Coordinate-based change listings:
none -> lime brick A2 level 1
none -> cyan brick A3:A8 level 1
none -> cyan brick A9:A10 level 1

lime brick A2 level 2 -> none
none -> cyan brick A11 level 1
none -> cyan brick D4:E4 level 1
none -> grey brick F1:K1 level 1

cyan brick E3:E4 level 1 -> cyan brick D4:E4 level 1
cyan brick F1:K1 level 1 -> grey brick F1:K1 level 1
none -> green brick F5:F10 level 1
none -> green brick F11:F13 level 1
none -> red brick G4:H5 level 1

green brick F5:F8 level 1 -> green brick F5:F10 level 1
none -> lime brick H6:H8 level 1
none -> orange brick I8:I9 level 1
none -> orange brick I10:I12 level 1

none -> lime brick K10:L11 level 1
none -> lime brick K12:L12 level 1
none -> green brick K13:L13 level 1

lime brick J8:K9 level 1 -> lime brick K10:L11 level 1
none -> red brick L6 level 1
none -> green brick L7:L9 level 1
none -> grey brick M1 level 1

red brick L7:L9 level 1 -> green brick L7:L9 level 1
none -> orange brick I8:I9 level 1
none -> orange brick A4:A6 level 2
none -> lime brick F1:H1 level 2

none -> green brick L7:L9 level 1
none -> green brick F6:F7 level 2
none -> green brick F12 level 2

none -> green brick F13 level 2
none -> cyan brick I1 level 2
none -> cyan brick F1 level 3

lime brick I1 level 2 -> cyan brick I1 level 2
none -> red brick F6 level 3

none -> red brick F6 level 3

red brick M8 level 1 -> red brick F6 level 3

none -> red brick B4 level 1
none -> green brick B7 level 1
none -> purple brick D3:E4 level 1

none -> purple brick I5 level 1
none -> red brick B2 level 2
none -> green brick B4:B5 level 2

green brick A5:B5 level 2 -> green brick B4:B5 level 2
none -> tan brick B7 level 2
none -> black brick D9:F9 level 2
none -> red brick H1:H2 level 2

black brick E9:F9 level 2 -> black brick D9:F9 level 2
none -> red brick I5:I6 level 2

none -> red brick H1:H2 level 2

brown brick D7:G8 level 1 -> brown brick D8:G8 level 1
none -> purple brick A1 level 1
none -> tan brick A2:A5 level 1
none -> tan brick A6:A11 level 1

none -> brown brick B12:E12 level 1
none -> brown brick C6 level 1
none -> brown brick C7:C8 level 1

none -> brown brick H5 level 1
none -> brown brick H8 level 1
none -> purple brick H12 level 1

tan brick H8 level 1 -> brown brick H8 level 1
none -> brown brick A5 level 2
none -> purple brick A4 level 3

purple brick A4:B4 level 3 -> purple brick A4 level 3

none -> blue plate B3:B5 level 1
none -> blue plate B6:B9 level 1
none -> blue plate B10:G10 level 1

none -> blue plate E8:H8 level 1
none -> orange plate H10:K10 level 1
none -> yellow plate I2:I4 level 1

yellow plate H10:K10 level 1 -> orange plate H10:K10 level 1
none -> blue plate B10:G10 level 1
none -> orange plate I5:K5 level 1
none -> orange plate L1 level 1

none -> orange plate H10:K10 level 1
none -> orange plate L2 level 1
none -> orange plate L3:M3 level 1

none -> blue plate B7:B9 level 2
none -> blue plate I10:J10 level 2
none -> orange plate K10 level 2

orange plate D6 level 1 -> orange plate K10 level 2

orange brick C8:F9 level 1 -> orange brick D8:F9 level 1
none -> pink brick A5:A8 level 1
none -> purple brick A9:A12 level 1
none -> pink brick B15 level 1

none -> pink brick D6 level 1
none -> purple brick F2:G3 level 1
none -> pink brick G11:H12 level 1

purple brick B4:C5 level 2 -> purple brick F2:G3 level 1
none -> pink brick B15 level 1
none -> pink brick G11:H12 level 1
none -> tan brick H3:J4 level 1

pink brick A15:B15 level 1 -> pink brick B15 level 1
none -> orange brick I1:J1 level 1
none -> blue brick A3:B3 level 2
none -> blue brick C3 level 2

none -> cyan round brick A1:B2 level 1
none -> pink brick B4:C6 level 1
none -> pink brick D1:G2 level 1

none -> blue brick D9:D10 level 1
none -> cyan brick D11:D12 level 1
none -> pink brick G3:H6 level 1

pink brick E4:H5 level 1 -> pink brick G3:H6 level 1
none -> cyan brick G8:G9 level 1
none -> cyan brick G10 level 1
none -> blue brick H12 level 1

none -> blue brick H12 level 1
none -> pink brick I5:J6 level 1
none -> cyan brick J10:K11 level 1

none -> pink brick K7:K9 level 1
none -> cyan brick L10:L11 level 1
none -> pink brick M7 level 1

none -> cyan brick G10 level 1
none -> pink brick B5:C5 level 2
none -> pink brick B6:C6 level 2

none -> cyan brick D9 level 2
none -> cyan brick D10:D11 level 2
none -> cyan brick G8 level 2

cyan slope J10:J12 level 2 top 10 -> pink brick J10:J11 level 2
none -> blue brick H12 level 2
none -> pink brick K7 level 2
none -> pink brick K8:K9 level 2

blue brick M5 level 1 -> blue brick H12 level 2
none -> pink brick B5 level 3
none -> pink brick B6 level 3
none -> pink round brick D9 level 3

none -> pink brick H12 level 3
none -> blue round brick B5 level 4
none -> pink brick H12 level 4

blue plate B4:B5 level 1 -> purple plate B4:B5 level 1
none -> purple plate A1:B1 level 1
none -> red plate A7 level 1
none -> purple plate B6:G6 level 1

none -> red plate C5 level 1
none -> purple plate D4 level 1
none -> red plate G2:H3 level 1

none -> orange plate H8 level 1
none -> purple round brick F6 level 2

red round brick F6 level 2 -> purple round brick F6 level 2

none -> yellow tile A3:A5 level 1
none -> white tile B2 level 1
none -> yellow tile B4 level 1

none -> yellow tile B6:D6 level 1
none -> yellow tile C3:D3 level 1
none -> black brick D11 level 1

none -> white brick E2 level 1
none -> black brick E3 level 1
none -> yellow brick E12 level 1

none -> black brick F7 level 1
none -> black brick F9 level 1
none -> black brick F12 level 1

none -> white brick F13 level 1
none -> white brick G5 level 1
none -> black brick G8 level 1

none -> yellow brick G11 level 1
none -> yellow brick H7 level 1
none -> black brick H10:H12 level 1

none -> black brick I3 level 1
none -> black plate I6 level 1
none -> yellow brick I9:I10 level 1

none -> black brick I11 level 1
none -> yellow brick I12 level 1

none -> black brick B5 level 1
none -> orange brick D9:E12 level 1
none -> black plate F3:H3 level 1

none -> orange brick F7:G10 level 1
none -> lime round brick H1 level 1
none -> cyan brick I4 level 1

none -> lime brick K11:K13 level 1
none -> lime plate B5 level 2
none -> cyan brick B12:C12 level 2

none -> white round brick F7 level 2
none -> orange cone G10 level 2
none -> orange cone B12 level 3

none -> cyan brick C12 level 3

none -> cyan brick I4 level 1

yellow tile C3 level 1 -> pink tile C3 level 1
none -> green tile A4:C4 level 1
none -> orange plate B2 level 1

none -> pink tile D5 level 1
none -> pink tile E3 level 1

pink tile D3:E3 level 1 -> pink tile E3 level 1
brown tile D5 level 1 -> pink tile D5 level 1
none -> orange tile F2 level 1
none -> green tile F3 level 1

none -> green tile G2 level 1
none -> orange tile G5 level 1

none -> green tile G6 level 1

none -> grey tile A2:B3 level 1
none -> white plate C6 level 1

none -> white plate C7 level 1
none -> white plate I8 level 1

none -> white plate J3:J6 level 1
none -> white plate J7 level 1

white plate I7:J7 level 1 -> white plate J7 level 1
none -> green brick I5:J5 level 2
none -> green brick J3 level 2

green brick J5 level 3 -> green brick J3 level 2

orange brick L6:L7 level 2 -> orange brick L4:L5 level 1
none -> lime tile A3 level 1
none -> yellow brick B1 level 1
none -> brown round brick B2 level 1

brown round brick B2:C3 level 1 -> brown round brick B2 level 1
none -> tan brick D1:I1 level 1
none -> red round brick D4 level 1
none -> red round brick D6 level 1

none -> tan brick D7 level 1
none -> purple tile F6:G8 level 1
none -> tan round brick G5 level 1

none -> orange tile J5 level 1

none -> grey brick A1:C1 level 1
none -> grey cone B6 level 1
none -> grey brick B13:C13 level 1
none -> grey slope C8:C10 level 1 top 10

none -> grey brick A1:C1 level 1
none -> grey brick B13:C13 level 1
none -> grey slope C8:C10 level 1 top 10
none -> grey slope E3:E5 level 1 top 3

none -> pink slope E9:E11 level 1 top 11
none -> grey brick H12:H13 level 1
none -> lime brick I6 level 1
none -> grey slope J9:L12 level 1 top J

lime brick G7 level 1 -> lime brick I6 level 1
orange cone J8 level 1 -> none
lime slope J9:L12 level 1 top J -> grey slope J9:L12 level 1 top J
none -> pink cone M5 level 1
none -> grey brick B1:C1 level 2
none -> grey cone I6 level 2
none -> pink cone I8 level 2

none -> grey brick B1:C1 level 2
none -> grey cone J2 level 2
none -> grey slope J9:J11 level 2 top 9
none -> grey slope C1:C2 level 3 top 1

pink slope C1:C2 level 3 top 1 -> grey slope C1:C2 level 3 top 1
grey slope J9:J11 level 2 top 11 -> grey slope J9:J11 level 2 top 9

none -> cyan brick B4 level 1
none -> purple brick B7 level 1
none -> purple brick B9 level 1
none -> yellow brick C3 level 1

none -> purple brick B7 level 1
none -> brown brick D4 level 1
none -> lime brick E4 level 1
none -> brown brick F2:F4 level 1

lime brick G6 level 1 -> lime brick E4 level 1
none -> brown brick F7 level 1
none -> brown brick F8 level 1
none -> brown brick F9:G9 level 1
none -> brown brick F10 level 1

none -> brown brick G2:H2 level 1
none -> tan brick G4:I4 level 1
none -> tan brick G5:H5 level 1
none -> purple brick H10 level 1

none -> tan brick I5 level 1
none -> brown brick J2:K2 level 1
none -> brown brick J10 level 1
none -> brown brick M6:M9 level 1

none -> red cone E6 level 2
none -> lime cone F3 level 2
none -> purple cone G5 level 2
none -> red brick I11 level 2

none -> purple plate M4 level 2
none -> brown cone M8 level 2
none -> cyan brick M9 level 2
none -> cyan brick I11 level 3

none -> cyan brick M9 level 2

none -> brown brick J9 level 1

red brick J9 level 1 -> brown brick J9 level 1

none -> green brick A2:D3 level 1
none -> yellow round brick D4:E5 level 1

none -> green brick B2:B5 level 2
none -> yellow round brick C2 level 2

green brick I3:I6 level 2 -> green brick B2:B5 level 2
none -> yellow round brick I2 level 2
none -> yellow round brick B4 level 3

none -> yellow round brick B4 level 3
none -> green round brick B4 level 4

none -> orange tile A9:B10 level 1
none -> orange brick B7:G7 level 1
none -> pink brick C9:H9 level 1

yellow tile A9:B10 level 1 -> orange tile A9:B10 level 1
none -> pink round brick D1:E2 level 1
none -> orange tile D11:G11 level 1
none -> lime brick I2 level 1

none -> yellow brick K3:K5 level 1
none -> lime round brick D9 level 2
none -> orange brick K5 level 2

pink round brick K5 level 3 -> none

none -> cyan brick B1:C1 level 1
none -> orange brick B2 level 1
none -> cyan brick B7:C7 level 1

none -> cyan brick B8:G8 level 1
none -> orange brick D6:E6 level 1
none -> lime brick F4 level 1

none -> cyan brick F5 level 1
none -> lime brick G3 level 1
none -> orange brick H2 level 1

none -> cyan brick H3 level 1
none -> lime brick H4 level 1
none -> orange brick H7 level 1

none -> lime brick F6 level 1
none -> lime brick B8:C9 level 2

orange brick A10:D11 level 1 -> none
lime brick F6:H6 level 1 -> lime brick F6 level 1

DESCRIPTION OF THE TASK:
Say how many lines in the entries above contain the string "cone", offering no other words.

YOUR RESPONSE:
12